> **Exercise aim**:
Reproduce exactly the line containing "moved | yellow_goblet" and every line after it, through the last line of the records below; add nothing.

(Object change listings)
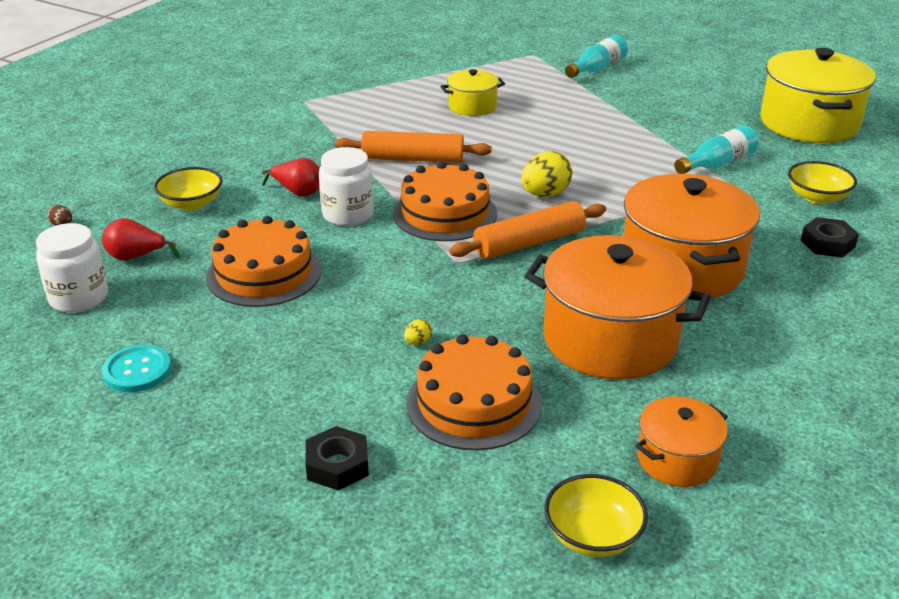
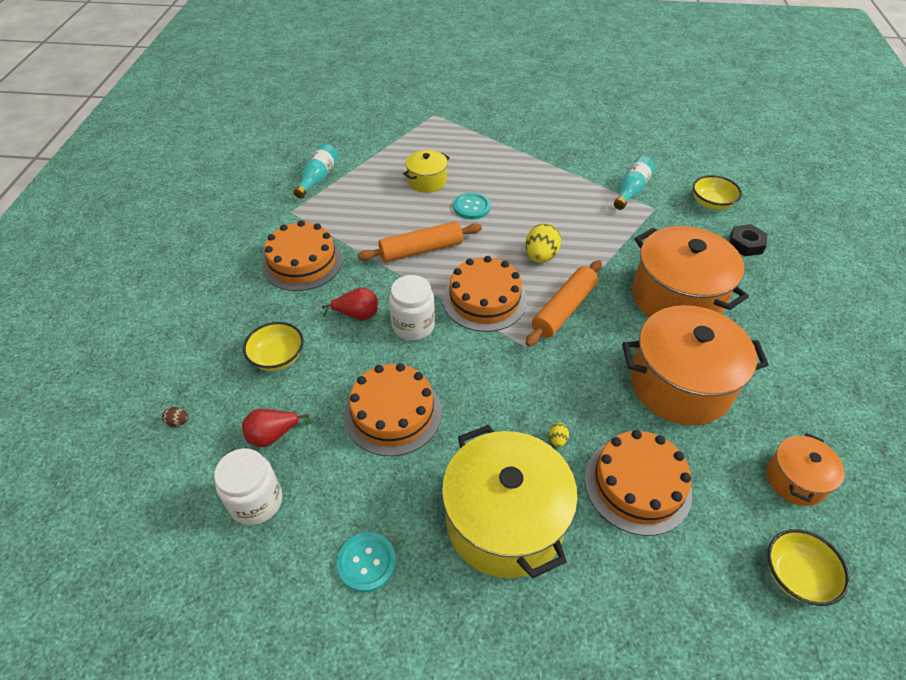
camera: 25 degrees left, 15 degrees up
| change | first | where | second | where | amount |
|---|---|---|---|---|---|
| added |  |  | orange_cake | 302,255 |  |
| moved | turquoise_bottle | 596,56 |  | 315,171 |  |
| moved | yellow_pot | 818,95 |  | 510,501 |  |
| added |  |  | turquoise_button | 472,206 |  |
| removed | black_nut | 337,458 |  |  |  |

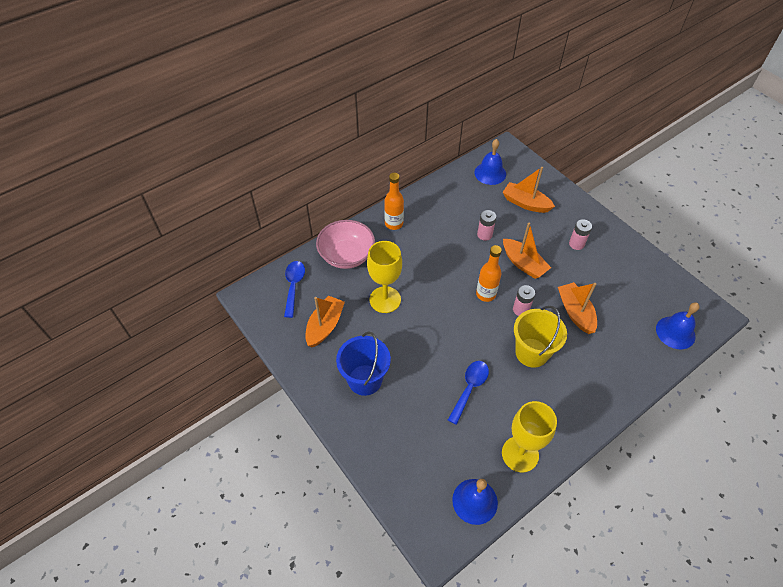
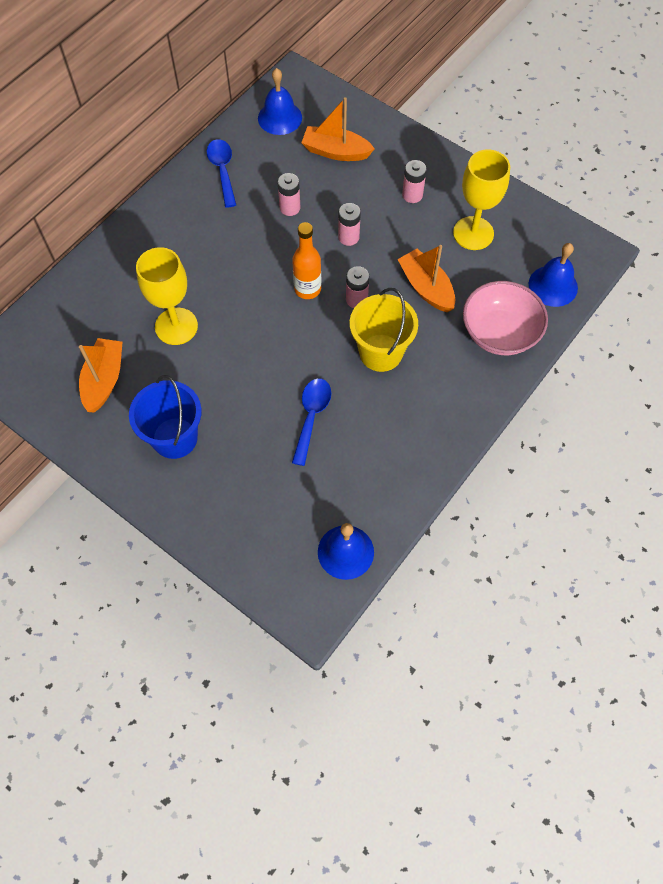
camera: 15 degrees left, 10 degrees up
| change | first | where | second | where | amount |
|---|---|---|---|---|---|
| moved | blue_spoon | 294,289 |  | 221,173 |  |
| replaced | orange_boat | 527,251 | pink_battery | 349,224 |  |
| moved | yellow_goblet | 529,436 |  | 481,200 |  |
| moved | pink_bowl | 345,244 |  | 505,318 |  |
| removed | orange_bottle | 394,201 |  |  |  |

> **Solved exercise**:
| moved | yellow_goblet | 529,436 |  | 481,200 |  |
| moved | pink_bowl | 345,244 |  | 505,318 |  |
| removed | orange_bottle | 394,201 |  |  |  |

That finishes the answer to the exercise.